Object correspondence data
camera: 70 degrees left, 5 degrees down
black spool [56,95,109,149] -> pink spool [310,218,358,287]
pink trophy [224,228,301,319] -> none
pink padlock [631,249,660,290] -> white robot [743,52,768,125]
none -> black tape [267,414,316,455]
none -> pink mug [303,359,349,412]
---
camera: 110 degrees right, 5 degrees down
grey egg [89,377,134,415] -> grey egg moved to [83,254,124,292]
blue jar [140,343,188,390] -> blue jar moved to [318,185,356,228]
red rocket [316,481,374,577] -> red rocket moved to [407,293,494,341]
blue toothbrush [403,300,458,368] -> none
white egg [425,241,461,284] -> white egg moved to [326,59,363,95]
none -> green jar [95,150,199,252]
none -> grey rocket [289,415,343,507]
---
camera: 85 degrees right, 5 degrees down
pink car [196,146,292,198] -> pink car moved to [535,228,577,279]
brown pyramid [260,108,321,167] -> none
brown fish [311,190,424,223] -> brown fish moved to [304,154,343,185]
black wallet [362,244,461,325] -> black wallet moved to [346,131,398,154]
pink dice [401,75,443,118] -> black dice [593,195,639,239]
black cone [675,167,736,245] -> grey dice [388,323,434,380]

What the task asks.
Start with the line above that contains "black spool [56,95,109,149]" and end with the line that contains "none -> pink mug [303,359,349,412]". Write out those lines exactly, and only those.

Exercise answer.
black spool [56,95,109,149] -> pink spool [310,218,358,287]
pink trophy [224,228,301,319] -> none
pink padlock [631,249,660,290] -> white robot [743,52,768,125]
none -> black tape [267,414,316,455]
none -> pink mug [303,359,349,412]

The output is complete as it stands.